(Beginning of Provided records)

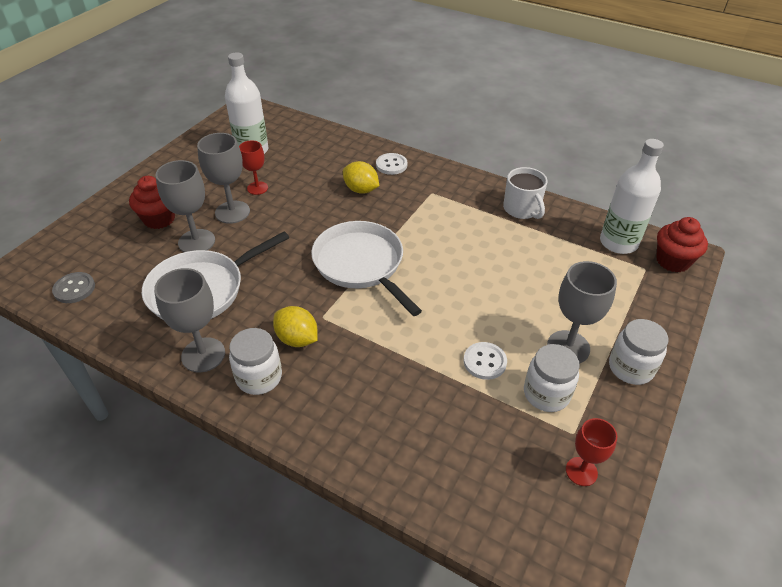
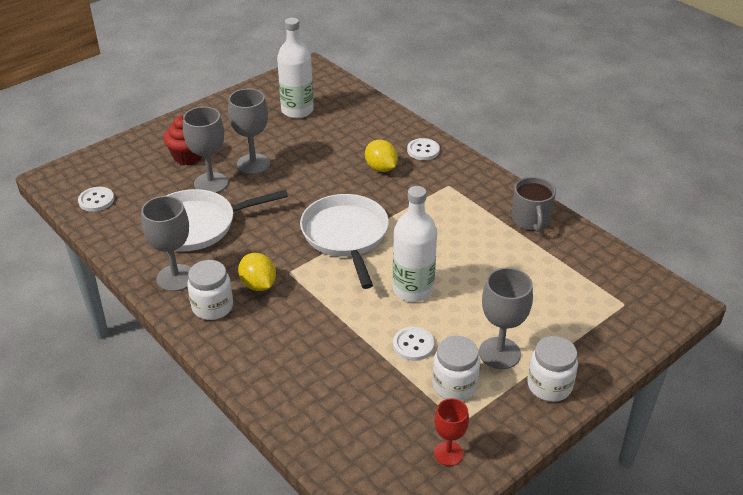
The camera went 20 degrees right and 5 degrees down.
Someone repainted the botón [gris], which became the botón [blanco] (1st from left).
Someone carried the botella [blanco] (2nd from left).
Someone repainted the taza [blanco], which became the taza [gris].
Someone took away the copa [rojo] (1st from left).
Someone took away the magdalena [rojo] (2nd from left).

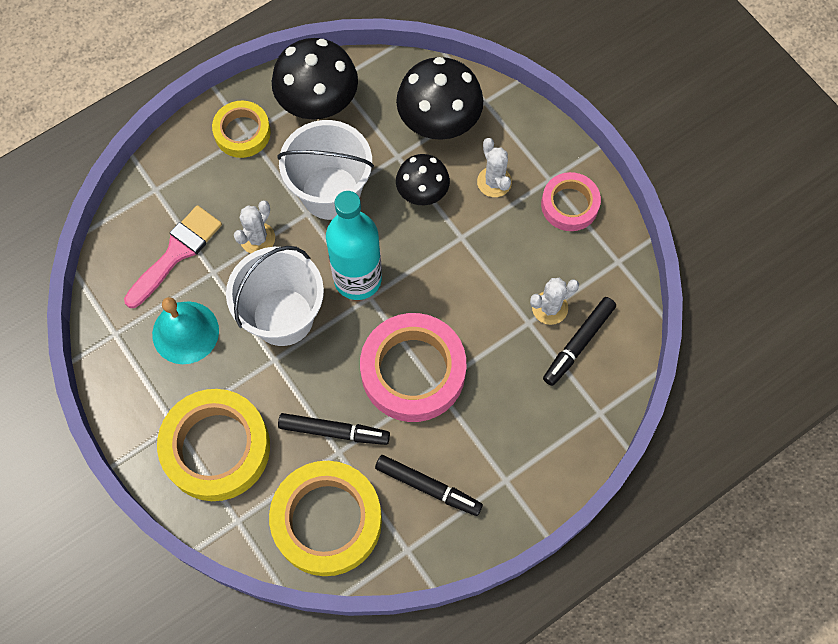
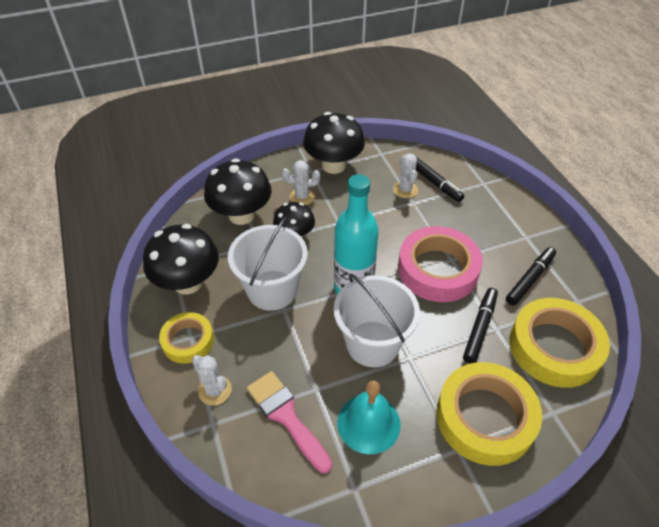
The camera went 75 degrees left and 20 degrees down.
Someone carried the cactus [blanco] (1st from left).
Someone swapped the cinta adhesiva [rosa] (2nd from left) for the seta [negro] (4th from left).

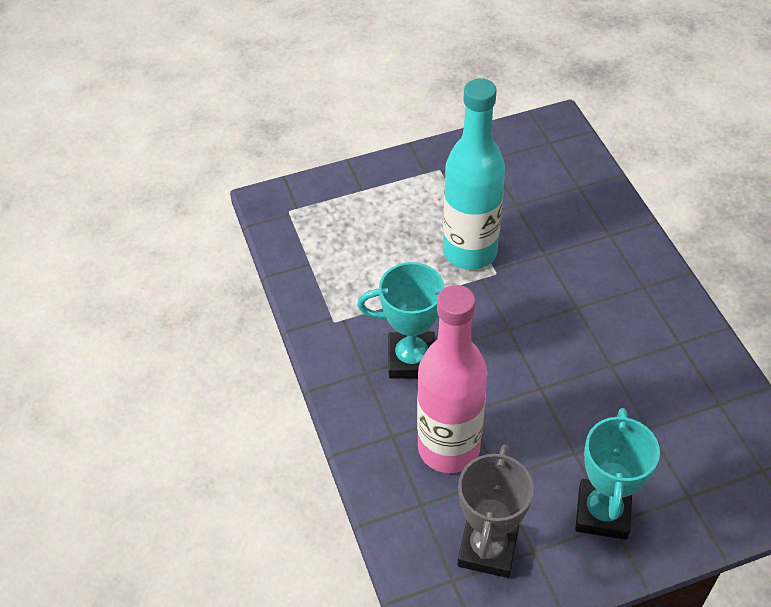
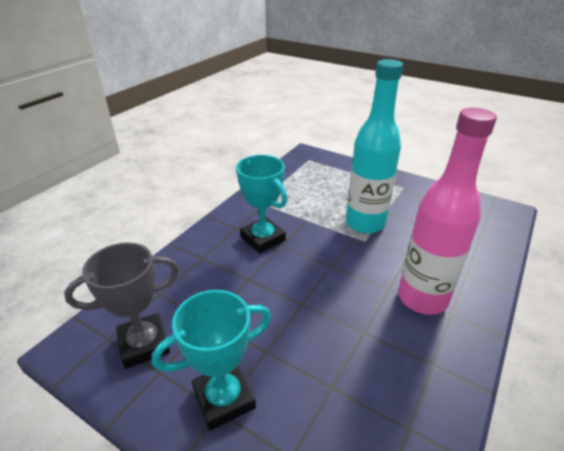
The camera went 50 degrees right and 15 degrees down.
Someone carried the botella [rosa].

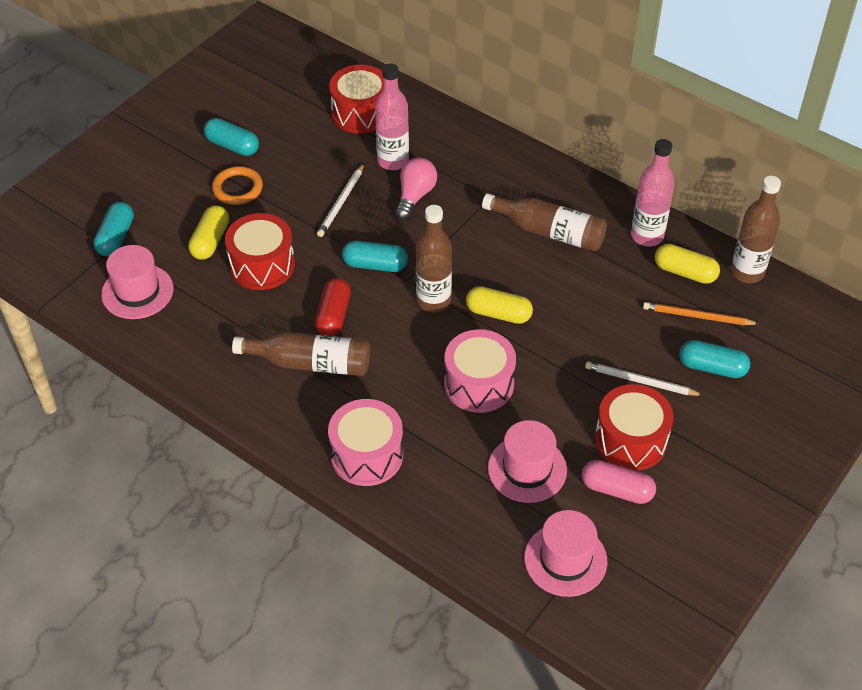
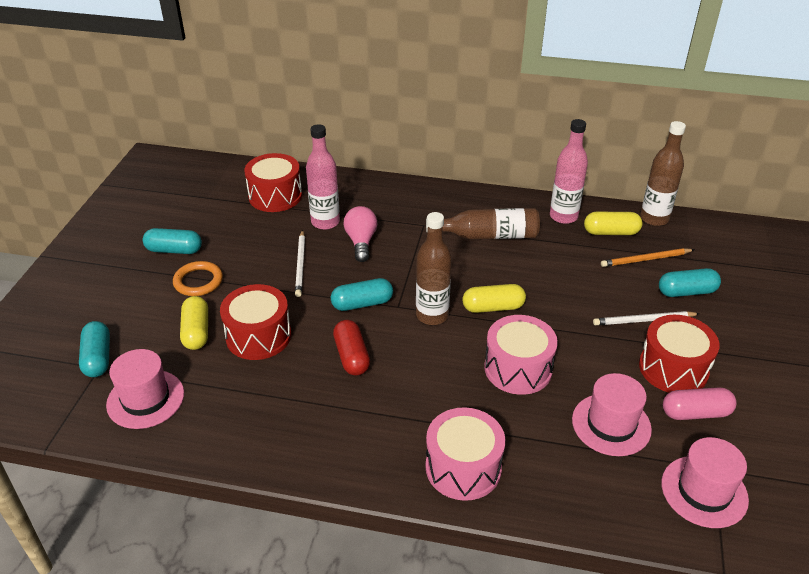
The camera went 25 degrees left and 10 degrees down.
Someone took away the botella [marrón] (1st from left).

(End of Provided records)

* Exercise *
Pictures aside, restate all of the entries exactly.

* Solution to this exercise *
The camera went 20 degrees right and 5 degrees down.
Someone repainted the botón [gris], which became the botón [blanco] (1st from left).
Someone carried the botella [blanco] (2nd from left).
Someone repainted the taza [blanco], which became the taza [gris].
Someone took away the copa [rojo] (1st from left).
Someone took away the magdalena [rojo] (2nd from left).

The camera went 75 degrees left and 20 degrees down.
Someone carried the cactus [blanco] (1st from left).
Someone swapped the cinta adhesiva [rosa] (2nd from left) for the seta [negro] (4th from left).

The camera went 50 degrees right and 15 degrees down.
Someone carried the botella [rosa].

The camera went 25 degrees left and 10 degrees down.
Someone took away the botella [marrón] (1st from left).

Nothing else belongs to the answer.